Task details
Which lines of the records below contain the word "turned"? Show each one.

Information given
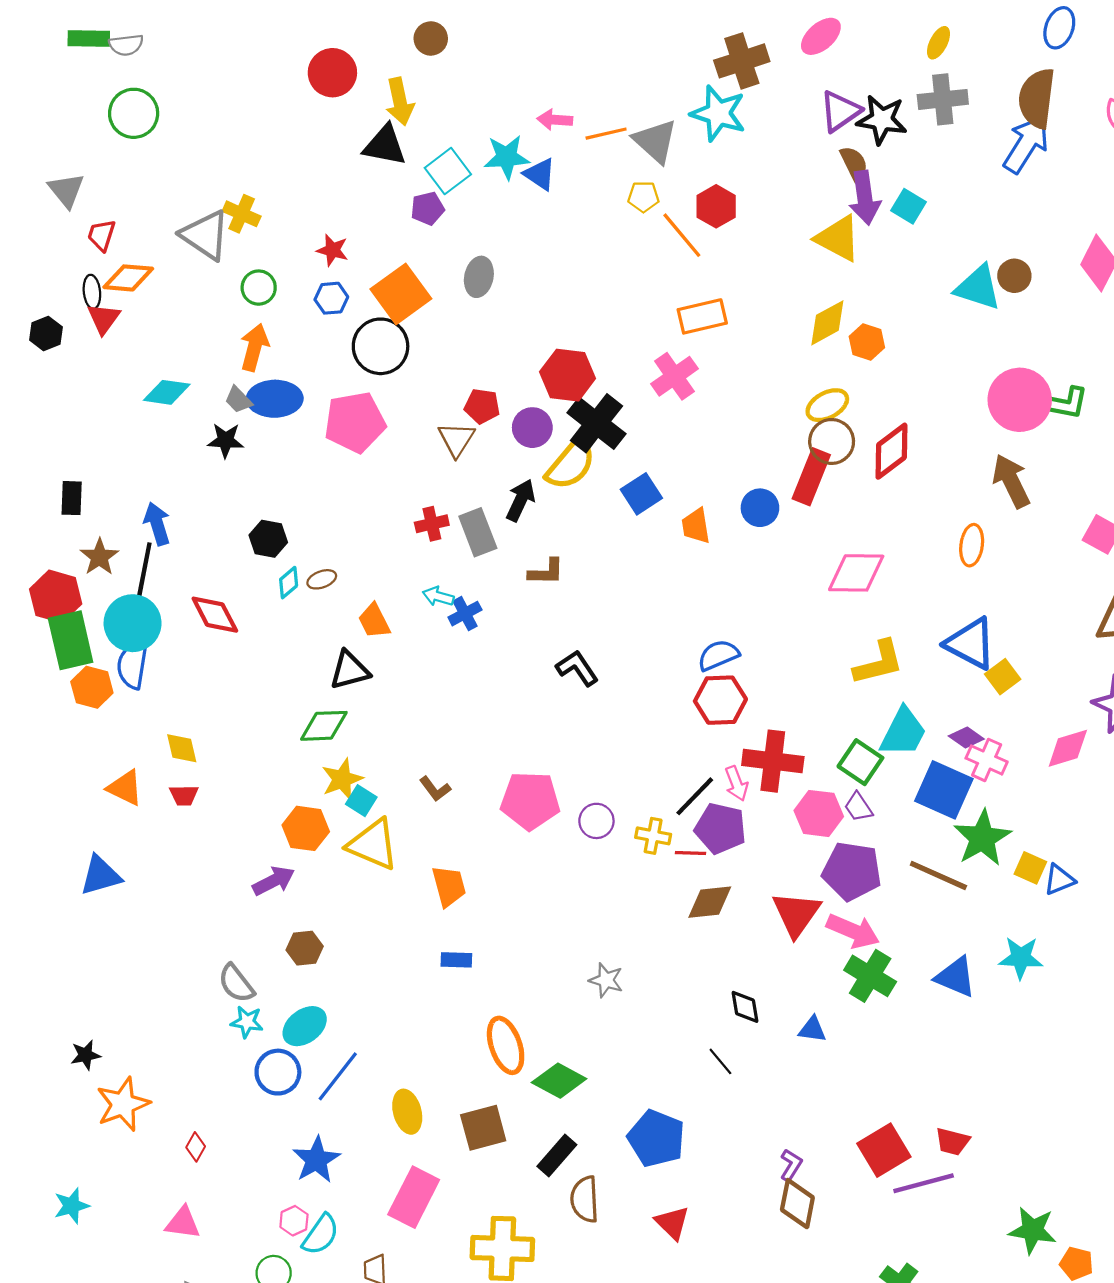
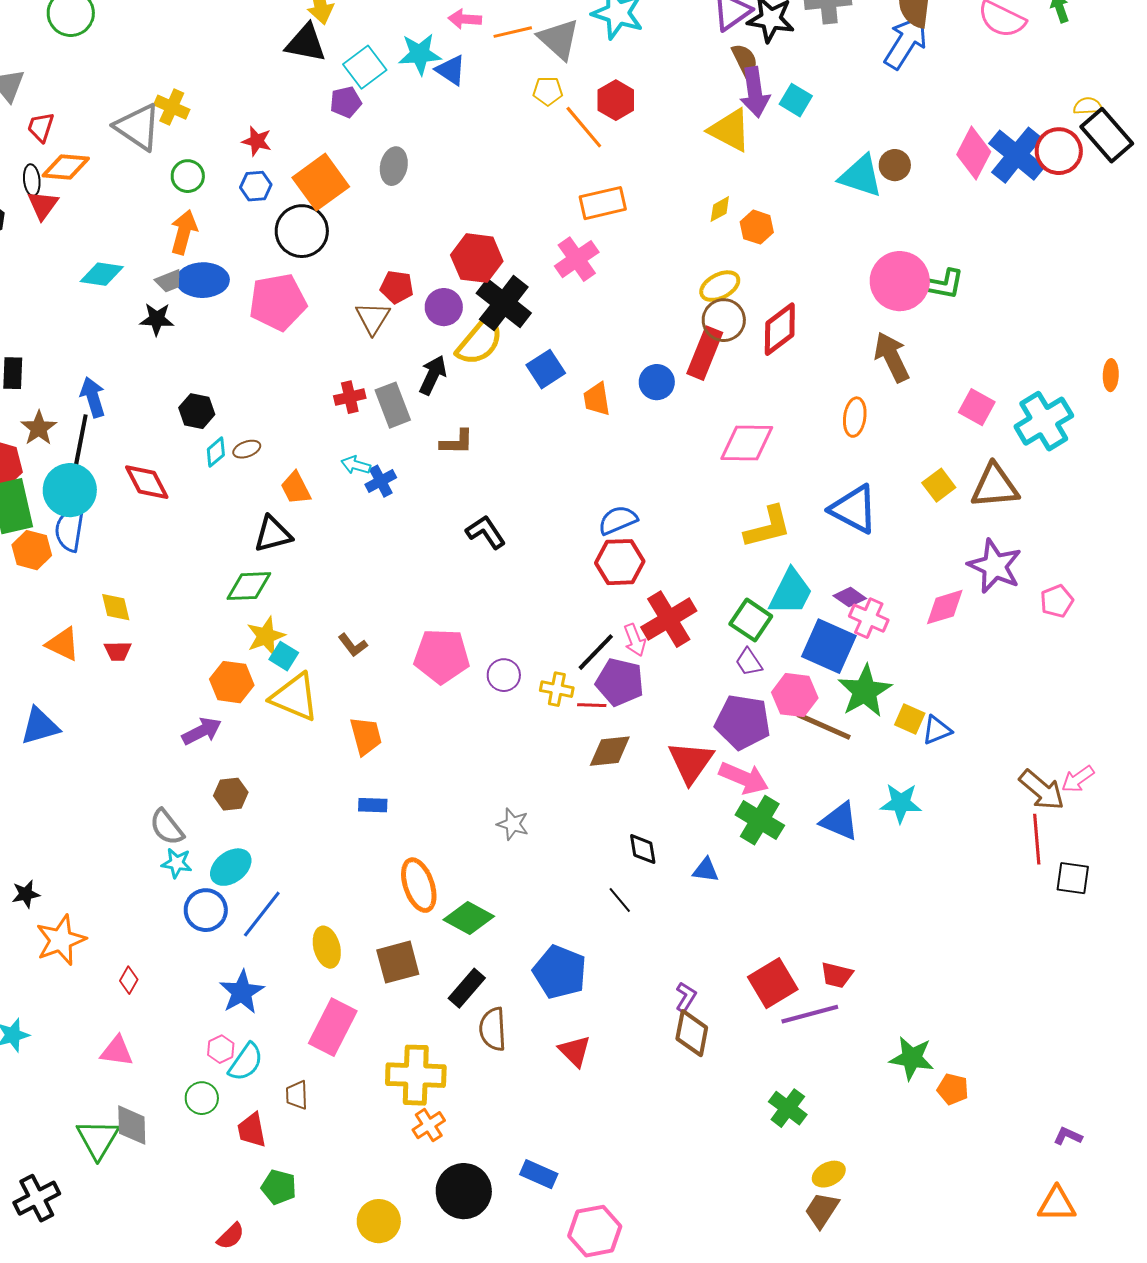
yellow diamond: (827, 323) -> (720, 209), size x0.6
gray trapezoid: (238, 400) -> (169, 281), turned -68
yellow square: (1003, 677) -> (939, 485), moved
red cross: (773, 761) -> (669, 619), turned -38
pink hexagon: (819, 813) -> (795, 695), moved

Reply
gray trapezoid: (238, 400) -> (169, 281), turned -68
red cross: (773, 761) -> (669, 619), turned -38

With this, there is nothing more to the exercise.